═════ TASK MATERIAL

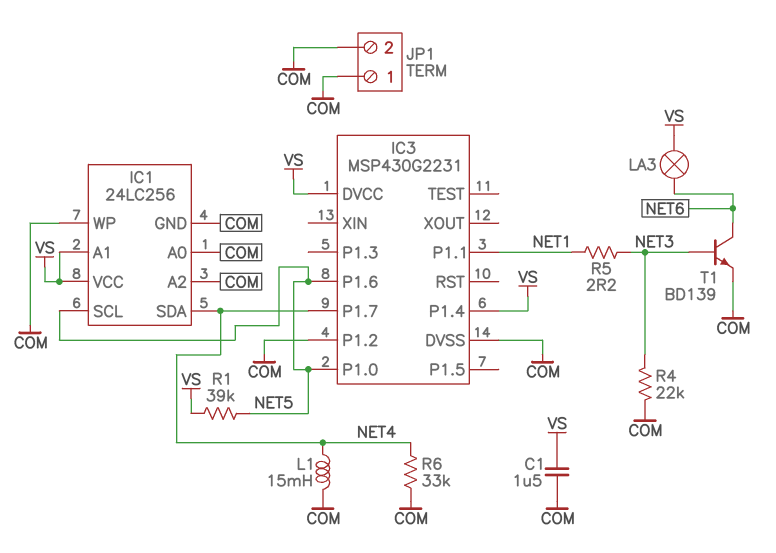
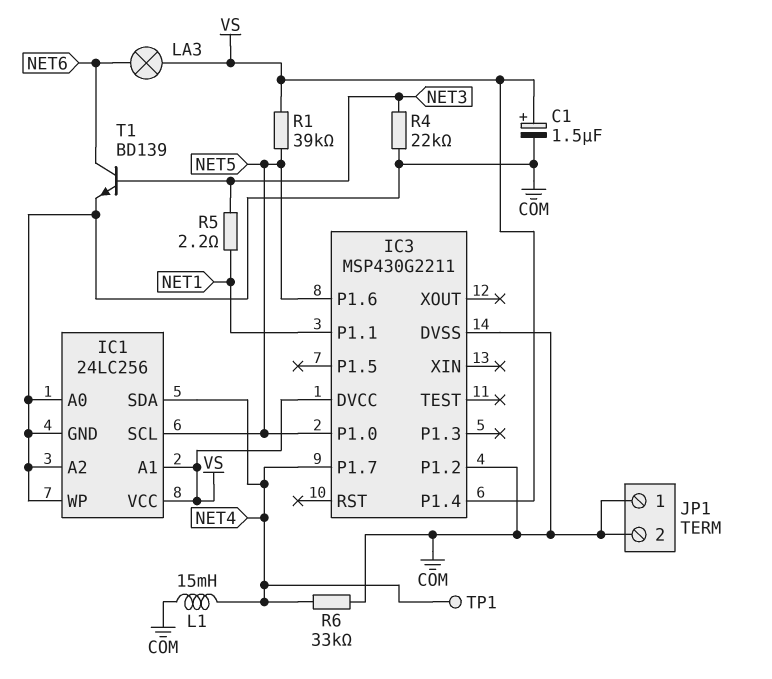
C1: 1.5uF (COM, VS) -> 1.5uF (plus VS, minus COM)
IC3: MSP430G2231 -> MSP430G2211
TP1: none -> test point (NET4)

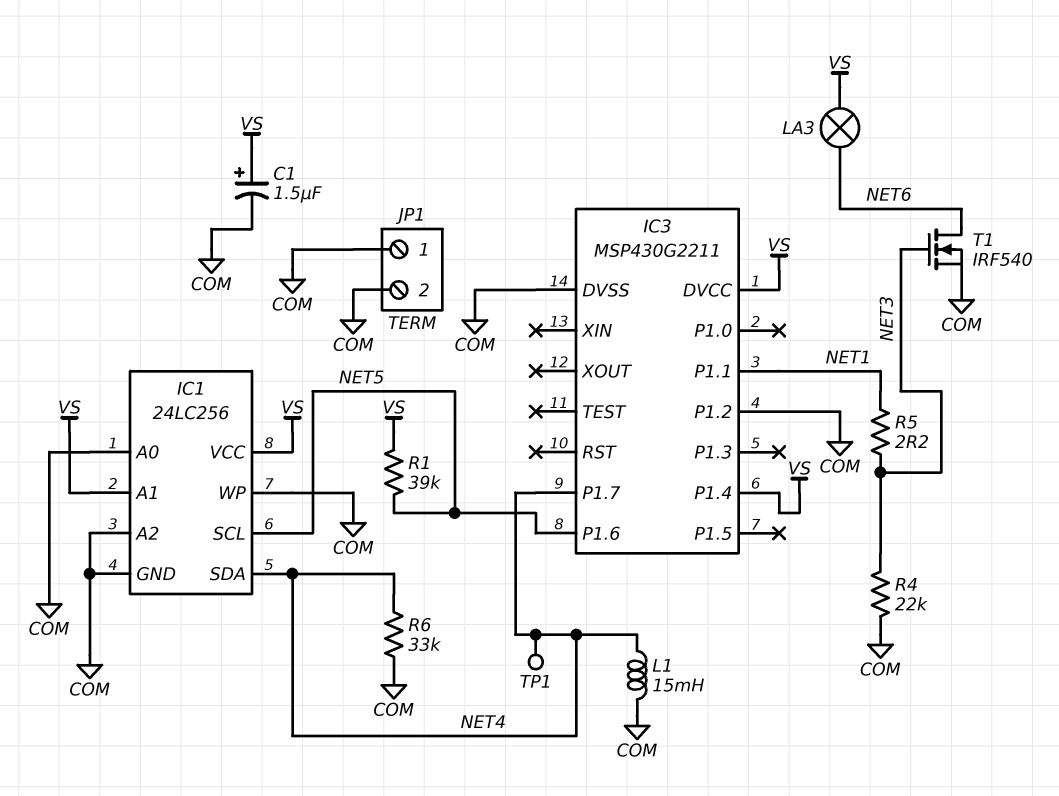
IC3 pin P1.0: NET5 -> none
T1: NPN BD139 (B NET3, C NET6, E COM) -> NMOS IRF540 (G NET3, D NET6, S COM)

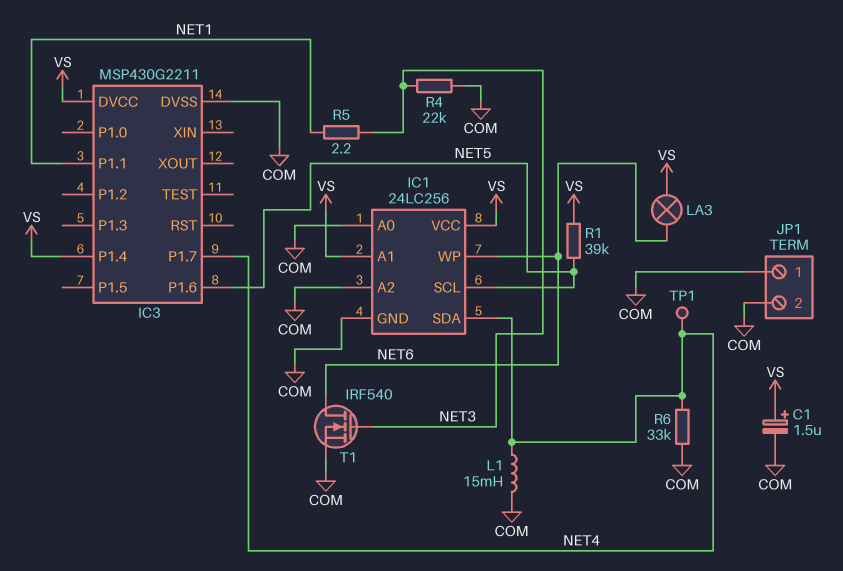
IC1 pin WP: COM -> NET6
IC3 pin P1.2: COM -> none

══════════

● REQUIRED ACTION
Nothing but the lines from the one containing "IC3 pin P1.0: NET5 -> none" through the final line of the records, both included and copied exactly, should appear in the answer; pictures stay out.

● SOLUTION
IC3 pin P1.0: NET5 -> none
T1: NPN BD139 (B NET3, C NET6, E COM) -> NMOS IRF540 (G NET3, D NET6, S COM)

IC1 pin WP: COM -> NET6
IC3 pin P1.2: COM -> none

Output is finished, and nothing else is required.